Goal of the exercise: Your task is to copy the listing exactly. Drop any pictures from the copy.

Data to use:
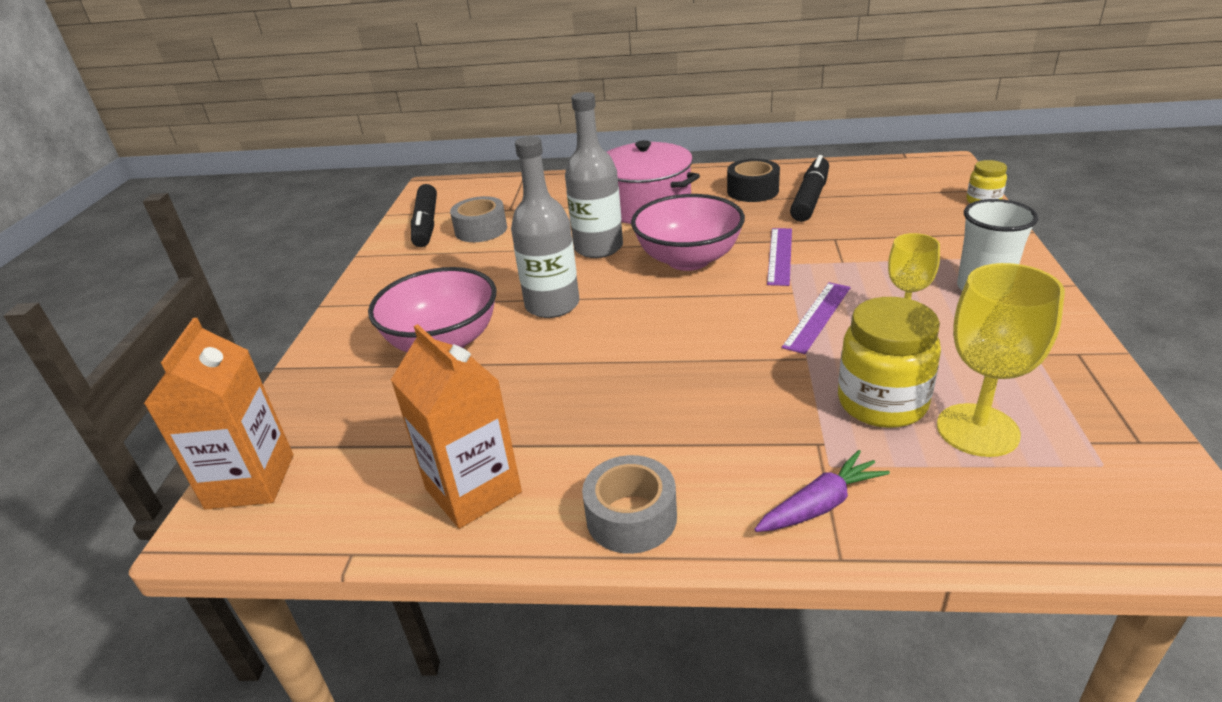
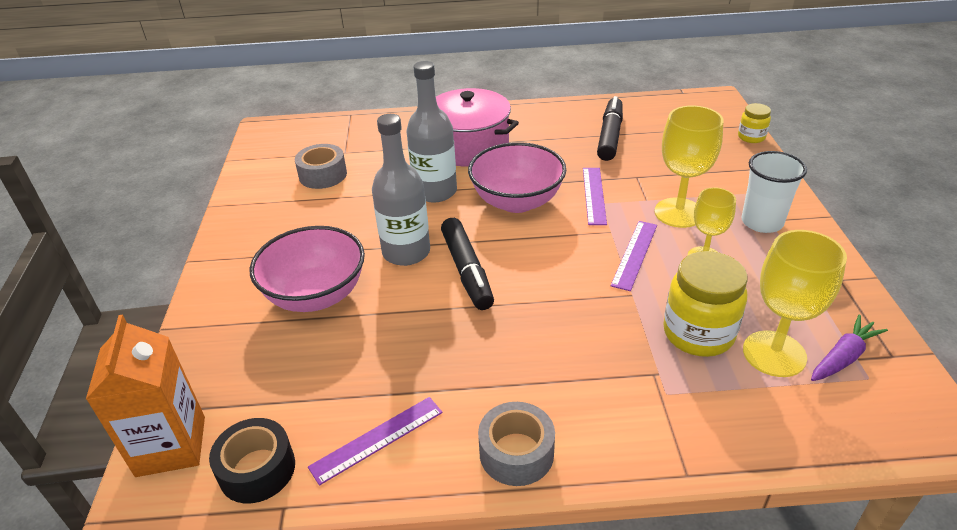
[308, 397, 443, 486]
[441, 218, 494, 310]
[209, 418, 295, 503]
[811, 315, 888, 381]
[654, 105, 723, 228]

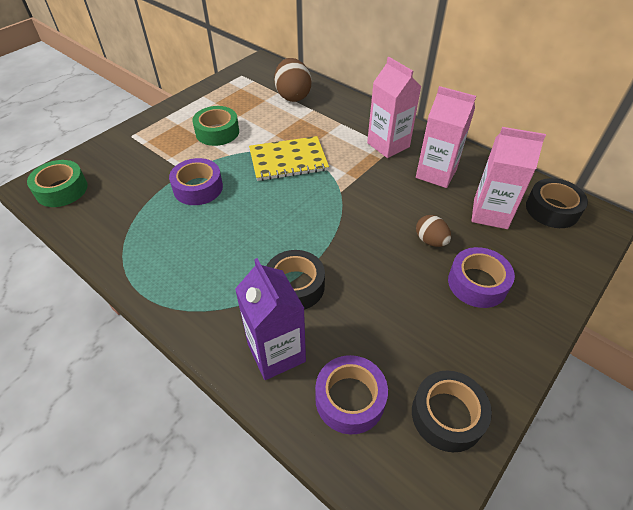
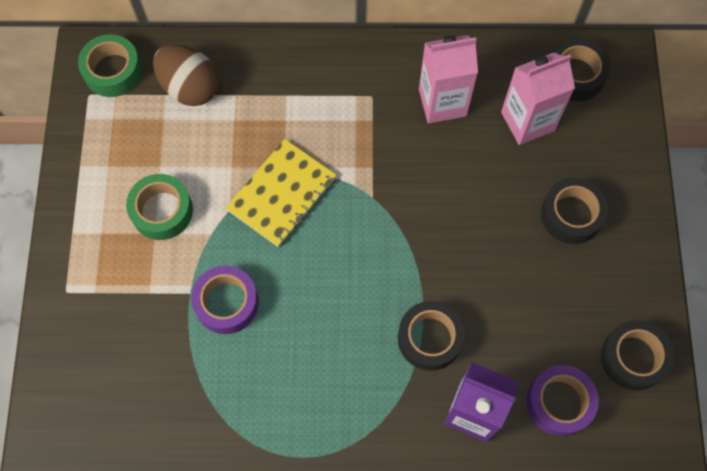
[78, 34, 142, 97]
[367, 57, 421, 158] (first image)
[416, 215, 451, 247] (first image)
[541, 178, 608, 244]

Exercise result:
[308, 397, 443, 486]
[441, 218, 494, 310]
[209, 418, 295, 503]
[811, 315, 888, 381]
[654, 105, 723, 228]

[78, 34, 142, 97]
[367, 57, 421, 158] (first image)
[416, 215, 451, 247] (first image)
[541, 178, 608, 244]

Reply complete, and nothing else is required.